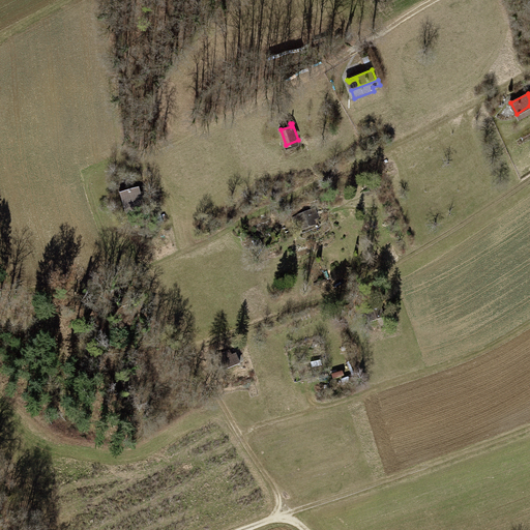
[(145,207),(138,185),(120,190),(127,213),(145,207)]
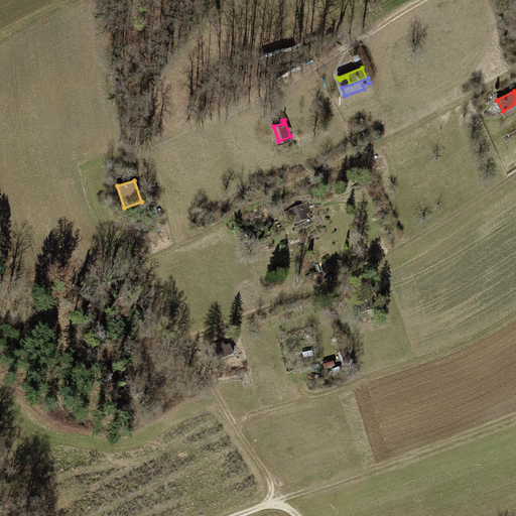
[(292,212),(295,220),(304,217),(303,214),(308,213),(305,206),(292,212)]
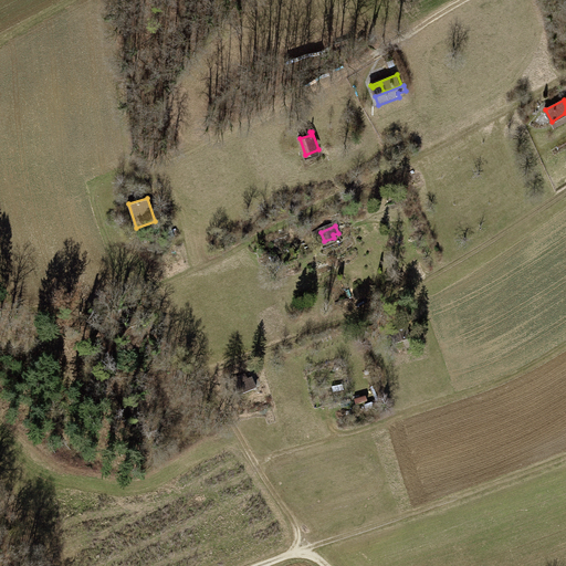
[(137,337),(133,329),(118,337),(122,343),(126,341),(126,342),(137,337)]
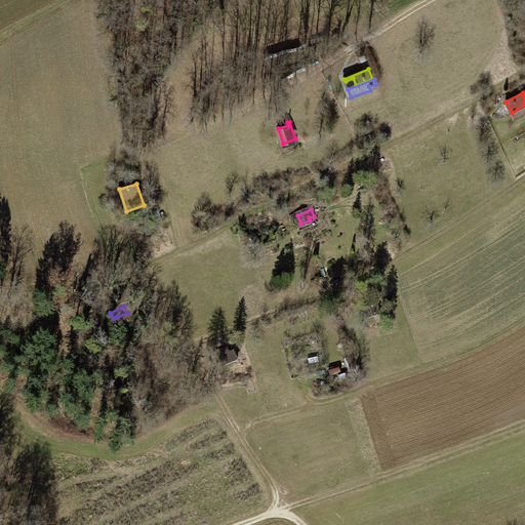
[(378,306),(364,311),(367,319),(381,314),(378,306)]
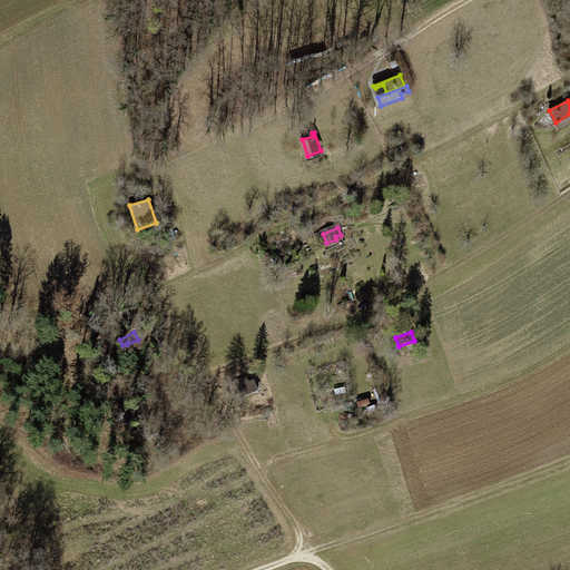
[(236,383),(243,399),(259,392),(255,382),(246,385),(244,380),(236,383)]
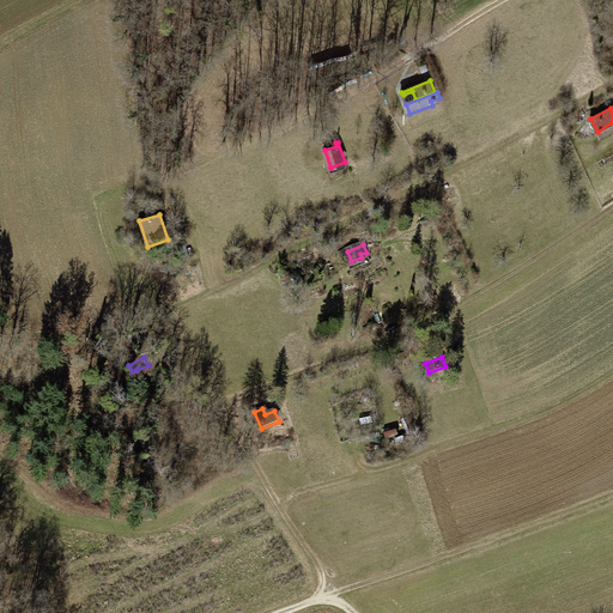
All buildings are outlined.
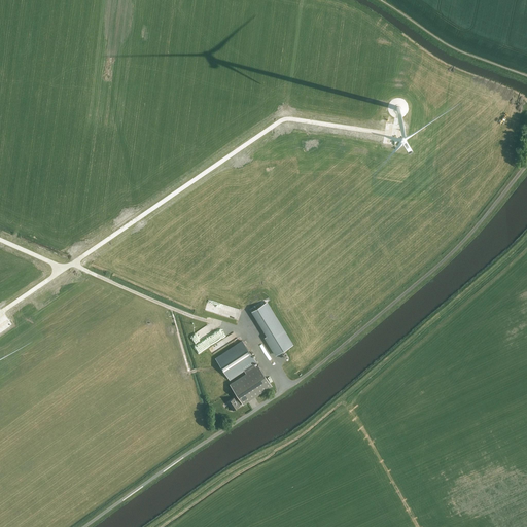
[(242,309),(210,299),(207,310),(239,319),(242,309)]
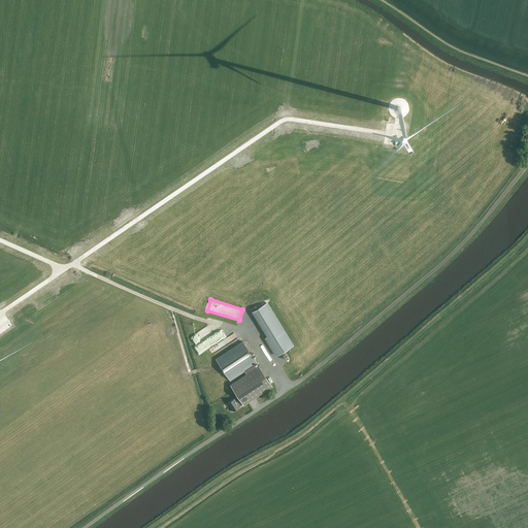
[(293,345),(266,303),(253,311),(267,336),(266,337),(277,355),(293,345)]
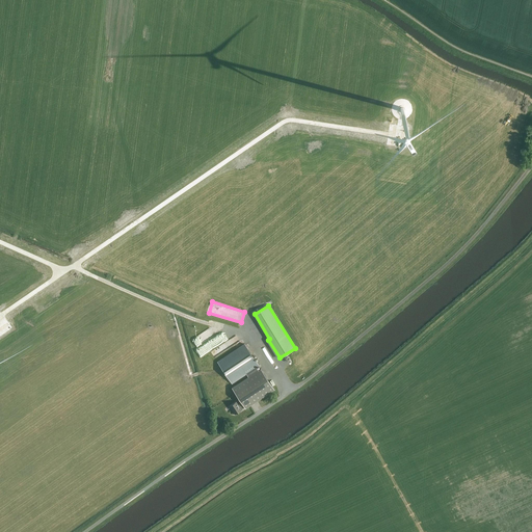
[(210,328),(193,339),(197,346),(208,340),(207,338),(213,334),(210,328)]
+++++
Task item: Omit all pictures and repeat the rest of the records verbatim.

Answer to this problem:
[(145,207),(138,185),(120,190),(127,213),(145,207)]
[(292,212),(295,220),(304,217),(303,214),(308,213),(305,206),(292,212)]
[(137,337),(133,329),(118,337),(122,343),(126,341),(126,342),(137,337)]
[(378,306),(364,311),(367,319),(381,314),(378,306)]
[(236,383),(243,399),(259,392),(255,382),(246,385),(244,380),(236,383)]
All buildings are outlined.
[(242,309),(210,299),(207,310),(239,319),(242,309)]
[(293,345),(266,303),(253,311),(267,336),(266,337),(277,355),(293,345)]
[(210,328),(193,339),(197,346),(208,340),(207,338),(213,334),(210,328)]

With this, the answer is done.